PROBLEM DESCRIPTION → Look for the line containing "(509, 127) = (816, 315): yellow" in the records below. Then output it and all the lines that follow, exactly and without any others.

Extracted records →
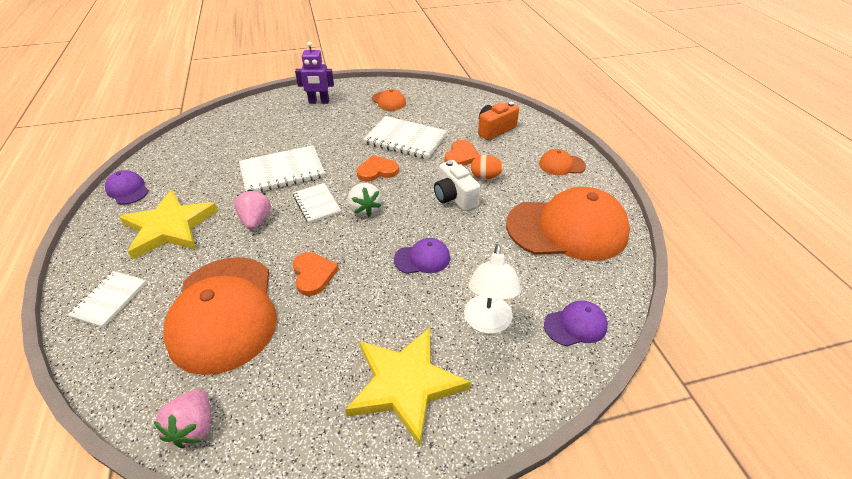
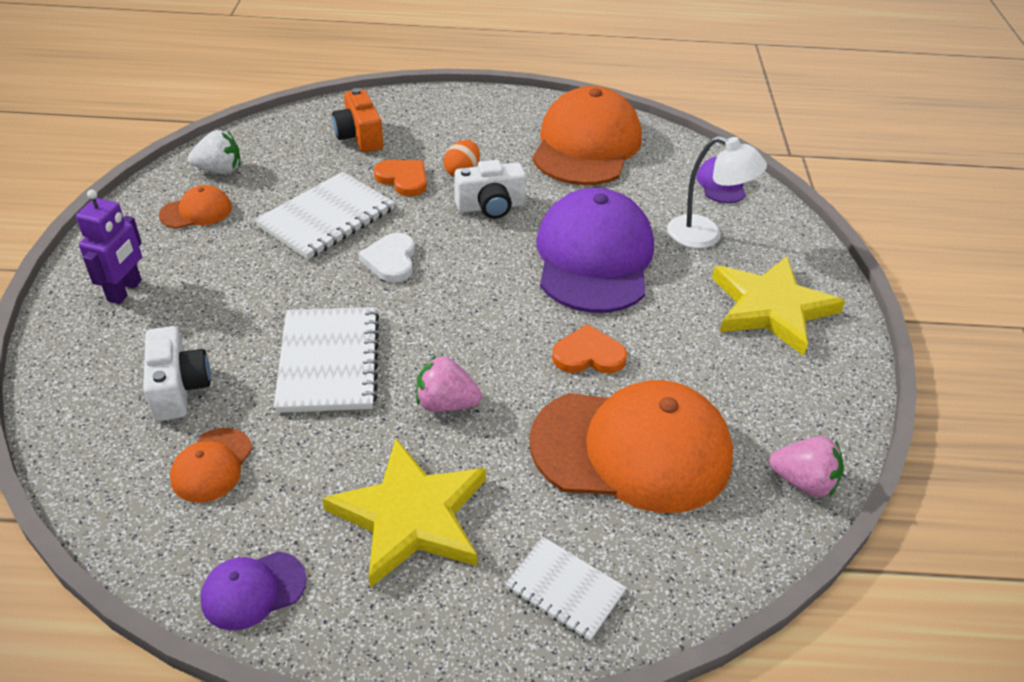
camera: 75 degrees left, 0 degrees up
(254, 135) = (179, 388): none -> white camera
(316, 204) = (439, 333): white notebook -> none
(364, 209) = (475, 288): white strawberry -> white strawberry (219, 170)
(377, 171) = (391, 260): orange heart -> white heart
(422, 258) = (594, 258): purple cap -> purple cap, size x2.26
(561, 165) = (471, 113): orange cap -> orange cap (212, 465)

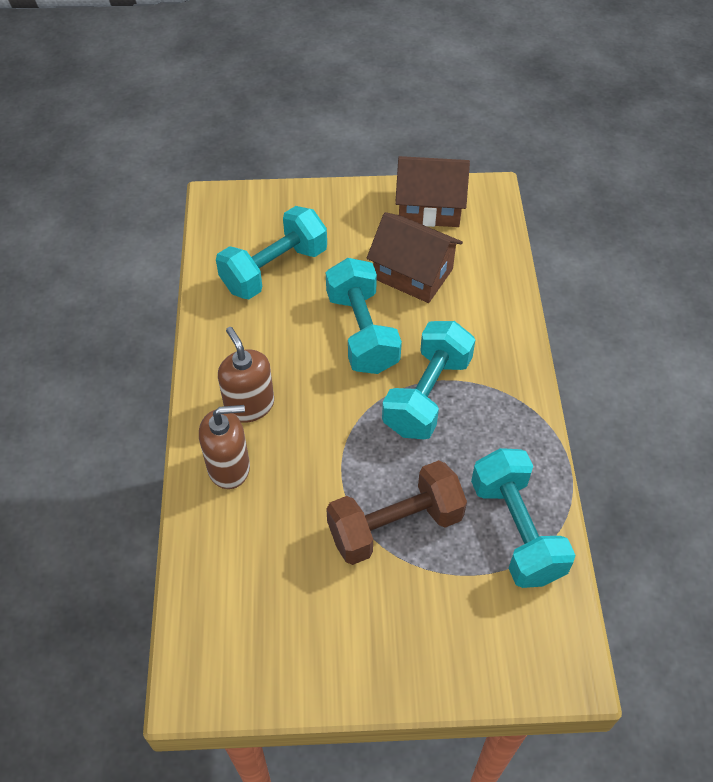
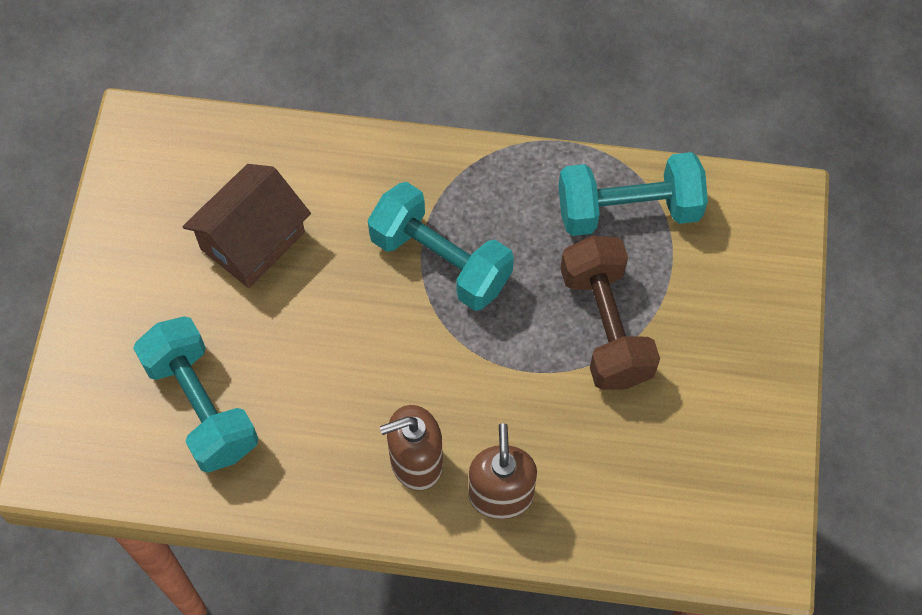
camera: 80 degrees left, 10 degrees up
(362, 332) = (332, 315): turquoise dumbbell -> none
(429, 207) = (144, 199): brown house -> none

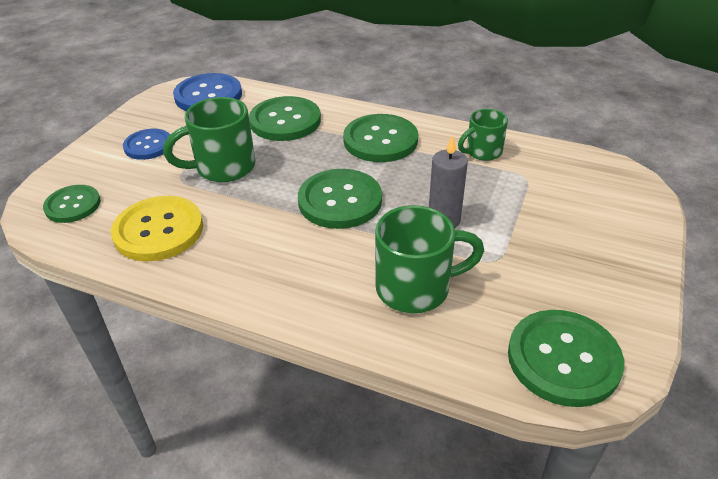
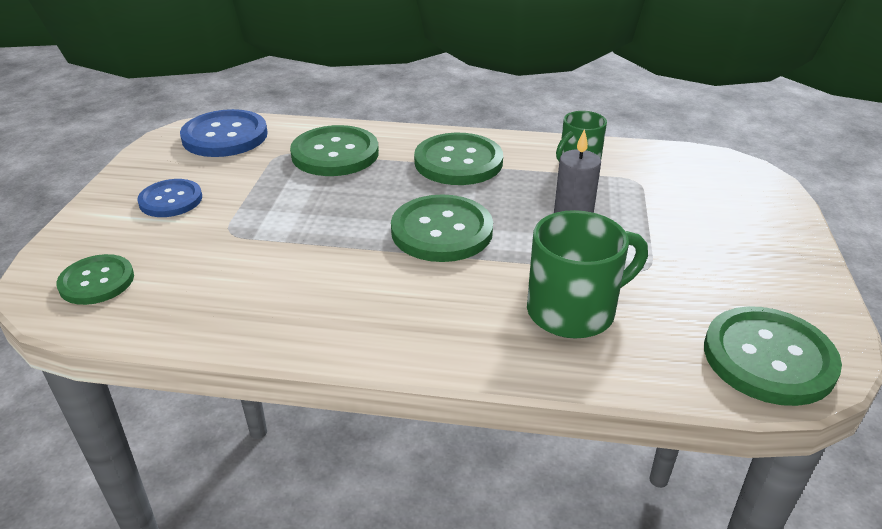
camera: 15 degrees left, 5 degrees down
(158, 230) = (229, 294): yellow button -> none
(223, 167) = (281, 213): green mug -> none

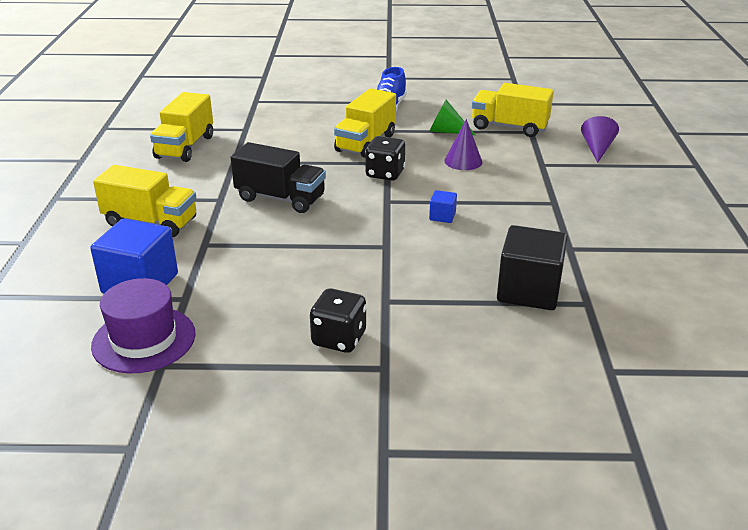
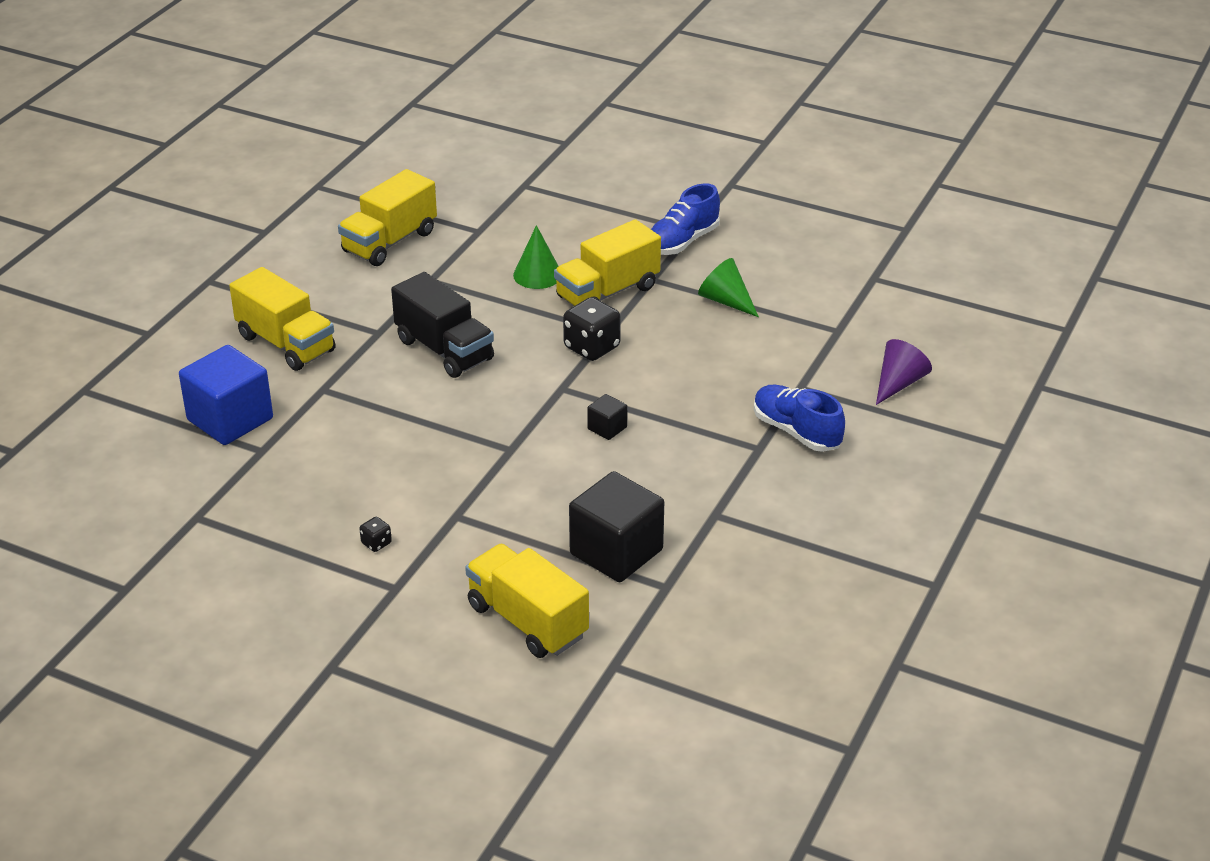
camera: 25 degrees right, 5 degrees up
(144, 340) = (196, 485): purple hat -> none
(309, 143) = (537, 275): none -> green cone
(339, 339) = (376, 543): black dice -> black dice, size x0.48
(442, 216) = (607, 428): blue cube -> black cube
(463, 161) = (704, 354): purple cone -> none
(509, 127) = (816, 315): yellow truck -> yellow truck (527, 621)
(567, 188) = (796, 432): none -> blue shoe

EXERCISE RESULT →
(509, 127) = (816, 315): yellow truck -> yellow truck (527, 621)
(567, 188) = (796, 432): none -> blue shoe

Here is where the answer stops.